§ Exercise directions
In the entries below, begin at the line that has "black ellipse: (277, 47) -> (194, 60), moved", stop after the line that has "gray circle: (212, 126) -> (160, 100), moved", and output those lines exactly with no pictures.

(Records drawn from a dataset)

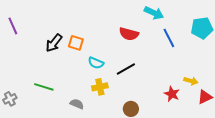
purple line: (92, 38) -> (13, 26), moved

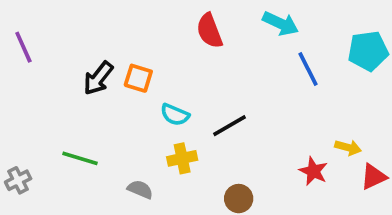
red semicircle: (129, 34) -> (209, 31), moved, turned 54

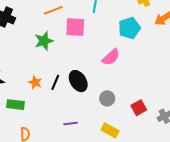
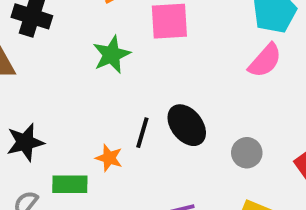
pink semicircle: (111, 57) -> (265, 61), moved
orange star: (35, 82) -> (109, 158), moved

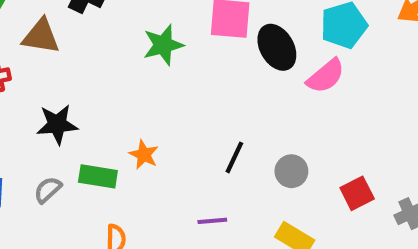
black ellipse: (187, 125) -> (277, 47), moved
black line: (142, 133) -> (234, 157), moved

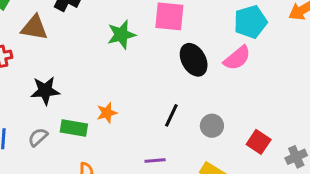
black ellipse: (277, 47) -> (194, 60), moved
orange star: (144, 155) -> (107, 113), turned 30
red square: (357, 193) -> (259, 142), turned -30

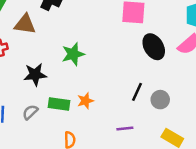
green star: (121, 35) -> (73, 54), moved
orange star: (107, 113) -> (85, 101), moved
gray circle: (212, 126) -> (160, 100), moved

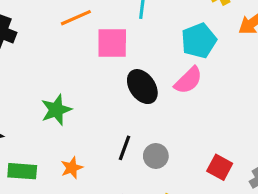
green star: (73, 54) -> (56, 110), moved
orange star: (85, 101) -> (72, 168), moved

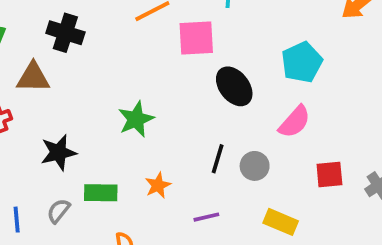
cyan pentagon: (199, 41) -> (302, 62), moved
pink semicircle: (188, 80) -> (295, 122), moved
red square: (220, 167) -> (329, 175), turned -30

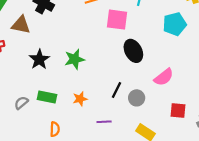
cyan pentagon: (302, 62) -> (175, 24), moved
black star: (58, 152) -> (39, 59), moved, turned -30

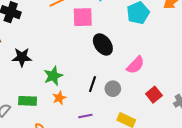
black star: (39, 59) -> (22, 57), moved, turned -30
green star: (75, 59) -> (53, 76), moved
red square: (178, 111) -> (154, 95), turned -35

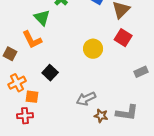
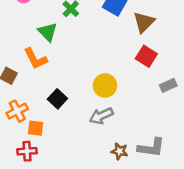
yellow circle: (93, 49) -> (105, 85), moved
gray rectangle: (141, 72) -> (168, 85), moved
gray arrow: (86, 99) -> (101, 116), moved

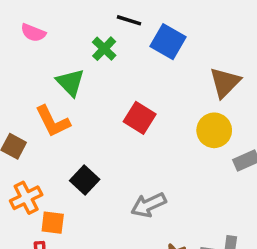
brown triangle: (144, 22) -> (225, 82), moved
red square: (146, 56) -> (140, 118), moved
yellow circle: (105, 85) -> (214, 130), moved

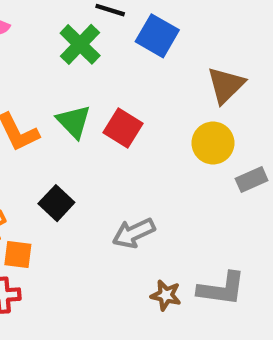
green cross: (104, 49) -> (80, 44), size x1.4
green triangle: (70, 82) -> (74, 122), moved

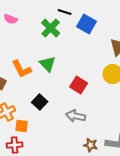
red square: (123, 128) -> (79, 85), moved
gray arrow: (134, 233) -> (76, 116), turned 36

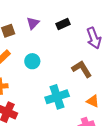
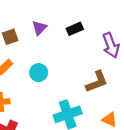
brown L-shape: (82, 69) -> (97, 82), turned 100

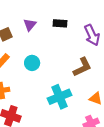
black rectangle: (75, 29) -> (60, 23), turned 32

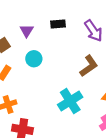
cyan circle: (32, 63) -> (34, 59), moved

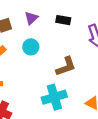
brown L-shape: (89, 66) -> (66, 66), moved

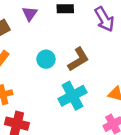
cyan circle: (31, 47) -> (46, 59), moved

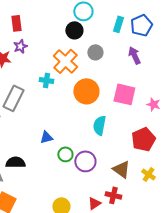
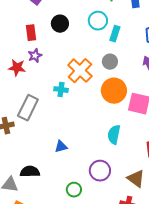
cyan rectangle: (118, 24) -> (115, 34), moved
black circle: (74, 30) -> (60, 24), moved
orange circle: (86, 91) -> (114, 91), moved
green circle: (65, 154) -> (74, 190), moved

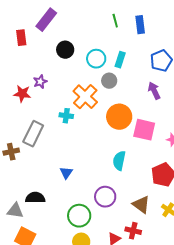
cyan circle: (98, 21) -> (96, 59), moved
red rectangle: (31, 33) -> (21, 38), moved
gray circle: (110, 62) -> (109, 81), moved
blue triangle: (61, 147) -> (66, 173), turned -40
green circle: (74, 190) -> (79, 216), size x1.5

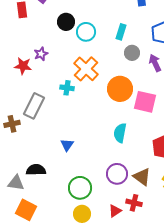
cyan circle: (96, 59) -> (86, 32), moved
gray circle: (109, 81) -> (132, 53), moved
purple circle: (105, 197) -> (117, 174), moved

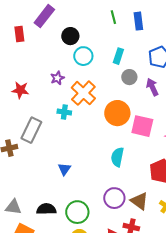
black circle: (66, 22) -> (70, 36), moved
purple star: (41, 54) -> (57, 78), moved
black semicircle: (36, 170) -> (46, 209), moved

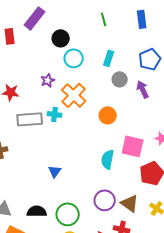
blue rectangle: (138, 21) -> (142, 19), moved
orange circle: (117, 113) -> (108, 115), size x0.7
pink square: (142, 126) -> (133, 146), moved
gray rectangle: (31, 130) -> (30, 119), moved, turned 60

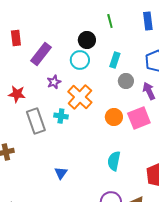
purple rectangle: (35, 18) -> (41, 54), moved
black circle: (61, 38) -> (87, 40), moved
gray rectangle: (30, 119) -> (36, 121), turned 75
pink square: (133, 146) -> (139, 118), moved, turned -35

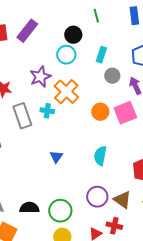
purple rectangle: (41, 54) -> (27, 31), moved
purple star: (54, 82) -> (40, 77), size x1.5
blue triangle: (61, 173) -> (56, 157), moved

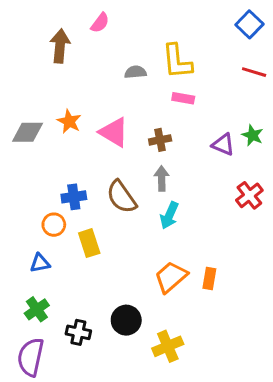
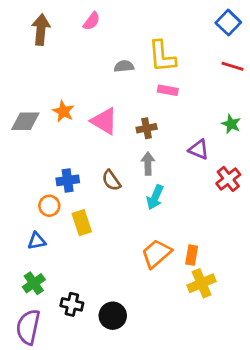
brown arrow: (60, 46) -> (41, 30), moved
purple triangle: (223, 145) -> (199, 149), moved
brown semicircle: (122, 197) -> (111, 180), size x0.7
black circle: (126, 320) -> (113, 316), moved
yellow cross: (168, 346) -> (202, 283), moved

---

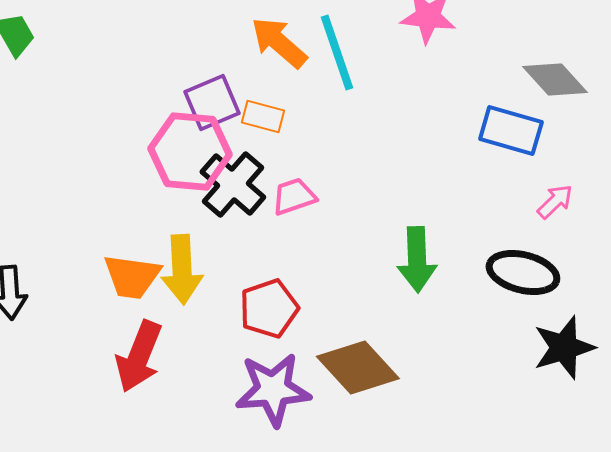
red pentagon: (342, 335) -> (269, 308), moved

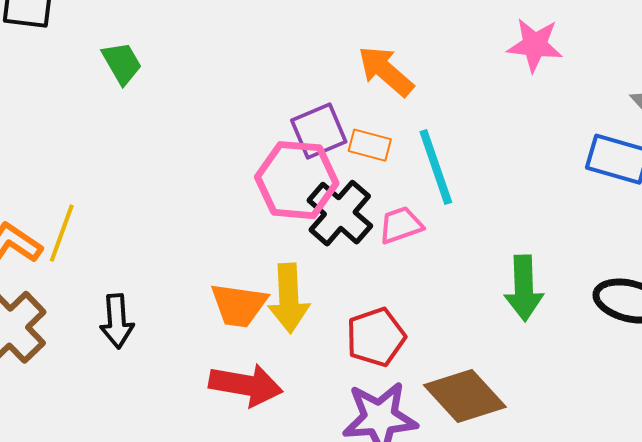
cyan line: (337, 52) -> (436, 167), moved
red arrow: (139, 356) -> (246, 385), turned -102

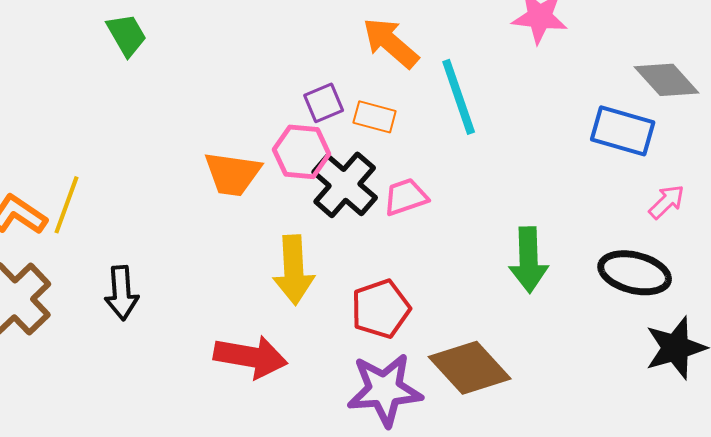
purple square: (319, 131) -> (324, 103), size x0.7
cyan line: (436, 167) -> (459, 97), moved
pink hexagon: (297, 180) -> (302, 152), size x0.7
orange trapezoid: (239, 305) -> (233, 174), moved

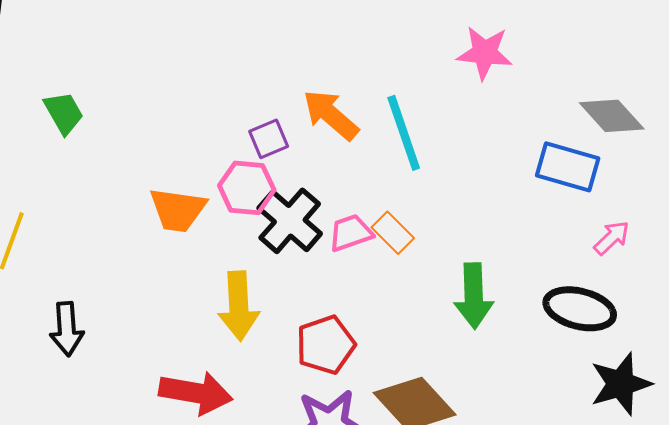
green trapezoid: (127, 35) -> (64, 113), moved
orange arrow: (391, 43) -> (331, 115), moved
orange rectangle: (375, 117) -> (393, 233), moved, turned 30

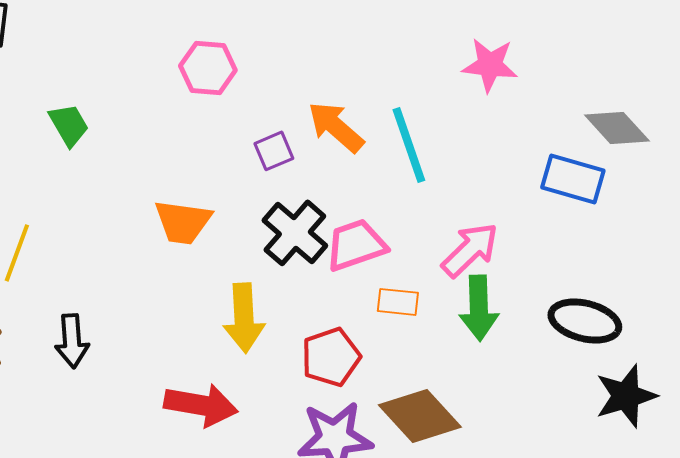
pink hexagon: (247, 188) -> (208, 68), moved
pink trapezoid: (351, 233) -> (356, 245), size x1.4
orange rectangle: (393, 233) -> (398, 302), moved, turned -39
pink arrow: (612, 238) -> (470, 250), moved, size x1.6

§ Answer section
black ellipse: (277, 47) -> (194, 60), moved
orange star: (144, 155) -> (107, 113), turned 30
red square: (357, 193) -> (259, 142), turned -30

green star: (121, 35) -> (73, 54), moved
orange star: (107, 113) -> (85, 101), moved
gray circle: (212, 126) -> (160, 100), moved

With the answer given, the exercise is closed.